◆ Task details:
All lines holding the word "battery" should be located in the records and copied.

[Items from a data source]
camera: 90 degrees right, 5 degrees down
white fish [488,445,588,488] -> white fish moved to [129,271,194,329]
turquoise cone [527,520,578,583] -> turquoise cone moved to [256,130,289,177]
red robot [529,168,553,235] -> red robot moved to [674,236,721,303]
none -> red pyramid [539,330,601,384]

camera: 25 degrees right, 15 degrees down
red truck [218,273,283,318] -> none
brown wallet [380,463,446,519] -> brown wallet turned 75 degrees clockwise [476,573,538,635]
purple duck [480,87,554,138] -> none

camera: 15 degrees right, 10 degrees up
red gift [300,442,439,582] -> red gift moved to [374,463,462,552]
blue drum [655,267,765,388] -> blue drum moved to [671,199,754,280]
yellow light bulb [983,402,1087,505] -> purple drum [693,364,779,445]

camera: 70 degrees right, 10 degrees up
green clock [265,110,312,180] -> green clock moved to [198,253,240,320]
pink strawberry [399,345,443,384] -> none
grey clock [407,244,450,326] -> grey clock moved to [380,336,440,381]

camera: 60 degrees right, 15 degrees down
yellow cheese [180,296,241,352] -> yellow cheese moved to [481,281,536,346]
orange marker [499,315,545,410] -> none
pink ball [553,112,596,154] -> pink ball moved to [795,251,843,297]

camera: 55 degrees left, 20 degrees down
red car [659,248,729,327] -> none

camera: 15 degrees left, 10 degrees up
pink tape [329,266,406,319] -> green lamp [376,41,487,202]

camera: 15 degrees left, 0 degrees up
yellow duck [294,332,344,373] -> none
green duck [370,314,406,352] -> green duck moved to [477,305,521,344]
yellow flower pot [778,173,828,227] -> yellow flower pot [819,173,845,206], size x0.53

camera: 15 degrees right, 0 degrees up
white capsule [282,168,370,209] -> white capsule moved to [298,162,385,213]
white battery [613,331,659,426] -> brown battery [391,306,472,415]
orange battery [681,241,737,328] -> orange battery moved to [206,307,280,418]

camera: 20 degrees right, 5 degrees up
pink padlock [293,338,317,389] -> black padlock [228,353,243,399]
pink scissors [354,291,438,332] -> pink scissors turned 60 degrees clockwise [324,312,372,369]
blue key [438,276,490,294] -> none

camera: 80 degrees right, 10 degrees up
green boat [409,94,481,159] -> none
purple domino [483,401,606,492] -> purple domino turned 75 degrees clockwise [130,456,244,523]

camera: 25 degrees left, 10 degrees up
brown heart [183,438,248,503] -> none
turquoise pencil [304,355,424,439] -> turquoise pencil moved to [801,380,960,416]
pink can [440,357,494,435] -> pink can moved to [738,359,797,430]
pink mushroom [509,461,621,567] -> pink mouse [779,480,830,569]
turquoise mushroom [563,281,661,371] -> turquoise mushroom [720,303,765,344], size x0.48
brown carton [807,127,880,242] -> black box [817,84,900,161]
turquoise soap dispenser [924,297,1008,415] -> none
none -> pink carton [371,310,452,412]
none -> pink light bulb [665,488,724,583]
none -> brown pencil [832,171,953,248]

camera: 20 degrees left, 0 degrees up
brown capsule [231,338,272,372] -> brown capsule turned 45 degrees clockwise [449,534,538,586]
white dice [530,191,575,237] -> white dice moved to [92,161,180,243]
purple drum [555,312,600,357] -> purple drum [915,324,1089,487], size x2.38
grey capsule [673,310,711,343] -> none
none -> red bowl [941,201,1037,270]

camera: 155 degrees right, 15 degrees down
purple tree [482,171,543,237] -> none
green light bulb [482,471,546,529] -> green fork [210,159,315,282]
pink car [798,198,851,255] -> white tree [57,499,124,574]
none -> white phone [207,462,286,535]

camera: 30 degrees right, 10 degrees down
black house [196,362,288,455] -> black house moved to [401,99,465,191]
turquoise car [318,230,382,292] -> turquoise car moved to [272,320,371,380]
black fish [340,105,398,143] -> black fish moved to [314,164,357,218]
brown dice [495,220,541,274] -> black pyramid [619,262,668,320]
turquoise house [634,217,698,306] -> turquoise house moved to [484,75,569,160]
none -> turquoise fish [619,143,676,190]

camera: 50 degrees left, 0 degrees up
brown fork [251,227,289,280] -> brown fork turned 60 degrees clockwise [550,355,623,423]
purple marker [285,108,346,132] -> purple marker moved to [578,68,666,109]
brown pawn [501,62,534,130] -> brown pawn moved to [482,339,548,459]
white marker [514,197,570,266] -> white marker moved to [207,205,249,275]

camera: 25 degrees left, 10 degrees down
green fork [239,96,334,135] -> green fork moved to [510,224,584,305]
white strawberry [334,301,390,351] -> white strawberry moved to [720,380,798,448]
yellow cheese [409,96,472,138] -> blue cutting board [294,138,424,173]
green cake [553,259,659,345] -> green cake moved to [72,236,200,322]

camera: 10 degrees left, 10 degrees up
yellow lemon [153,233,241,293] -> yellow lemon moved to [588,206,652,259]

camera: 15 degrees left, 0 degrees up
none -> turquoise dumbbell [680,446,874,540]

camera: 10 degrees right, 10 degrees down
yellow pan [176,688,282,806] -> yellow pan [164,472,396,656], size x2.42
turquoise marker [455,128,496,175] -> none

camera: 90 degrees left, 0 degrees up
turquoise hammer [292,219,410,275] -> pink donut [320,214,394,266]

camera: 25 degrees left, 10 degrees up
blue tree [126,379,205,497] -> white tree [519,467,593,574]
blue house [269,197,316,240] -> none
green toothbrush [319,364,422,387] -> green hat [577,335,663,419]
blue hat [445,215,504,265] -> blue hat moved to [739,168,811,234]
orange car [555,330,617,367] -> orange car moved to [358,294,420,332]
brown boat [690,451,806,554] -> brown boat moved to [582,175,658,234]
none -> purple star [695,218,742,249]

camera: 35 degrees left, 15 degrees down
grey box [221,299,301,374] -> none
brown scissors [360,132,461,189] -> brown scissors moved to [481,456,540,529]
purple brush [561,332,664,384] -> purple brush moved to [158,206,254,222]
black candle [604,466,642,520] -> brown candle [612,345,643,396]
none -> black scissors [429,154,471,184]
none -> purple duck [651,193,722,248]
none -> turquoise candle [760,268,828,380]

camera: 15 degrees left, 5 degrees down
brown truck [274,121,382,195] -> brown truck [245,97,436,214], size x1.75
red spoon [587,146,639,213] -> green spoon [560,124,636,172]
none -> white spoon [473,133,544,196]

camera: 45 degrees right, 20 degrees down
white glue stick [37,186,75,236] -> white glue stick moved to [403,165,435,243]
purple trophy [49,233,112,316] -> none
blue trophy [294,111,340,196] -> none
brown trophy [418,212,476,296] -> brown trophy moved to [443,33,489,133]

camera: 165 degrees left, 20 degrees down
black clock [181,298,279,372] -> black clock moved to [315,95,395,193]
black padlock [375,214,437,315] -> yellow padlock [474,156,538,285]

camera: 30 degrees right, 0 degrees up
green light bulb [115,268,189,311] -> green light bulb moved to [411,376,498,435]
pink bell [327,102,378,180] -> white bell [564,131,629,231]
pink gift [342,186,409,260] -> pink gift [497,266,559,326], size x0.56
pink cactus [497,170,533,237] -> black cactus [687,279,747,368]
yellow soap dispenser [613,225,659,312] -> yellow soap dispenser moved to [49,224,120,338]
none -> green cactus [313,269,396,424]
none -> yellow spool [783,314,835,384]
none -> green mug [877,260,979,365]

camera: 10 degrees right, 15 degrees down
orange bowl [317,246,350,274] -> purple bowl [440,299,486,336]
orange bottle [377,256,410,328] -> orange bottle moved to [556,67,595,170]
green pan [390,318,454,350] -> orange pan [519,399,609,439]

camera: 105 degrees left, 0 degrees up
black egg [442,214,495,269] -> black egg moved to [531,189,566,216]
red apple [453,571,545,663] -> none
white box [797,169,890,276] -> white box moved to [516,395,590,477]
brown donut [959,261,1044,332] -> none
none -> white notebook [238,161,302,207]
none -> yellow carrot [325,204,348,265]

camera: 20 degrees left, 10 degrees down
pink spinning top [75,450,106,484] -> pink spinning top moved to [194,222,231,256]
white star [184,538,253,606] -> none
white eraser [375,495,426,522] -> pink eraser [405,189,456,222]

◆ Response for this exercise:
white battery [613,331,659,426] -> brown battery [391,306,472,415]
orange battery [681,241,737,328] -> orange battery moved to [206,307,280,418]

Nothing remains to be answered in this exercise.